• **Your instructions**:
Render every line of the listing below as a JSON array of strings, one string per line, leaving out blank lines.

*** Information shown

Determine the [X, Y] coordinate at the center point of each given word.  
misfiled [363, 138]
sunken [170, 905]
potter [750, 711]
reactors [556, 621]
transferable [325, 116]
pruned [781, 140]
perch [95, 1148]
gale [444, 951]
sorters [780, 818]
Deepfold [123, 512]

******

• **Full solution**:
[
  "Determine the [X, Y] coordinate at the center point of each given word.  ",
  "misfiled [363, 138]",
  "sunken [170, 905]",
  "potter [750, 711]",
  "reactors [556, 621]",
  "transferable [325, 116]",
  "pruned [781, 140]",
  "perch [95, 1148]",
  "gale [444, 951]",
  "sorters [780, 818]",
  "Deepfold [123, 512]"
]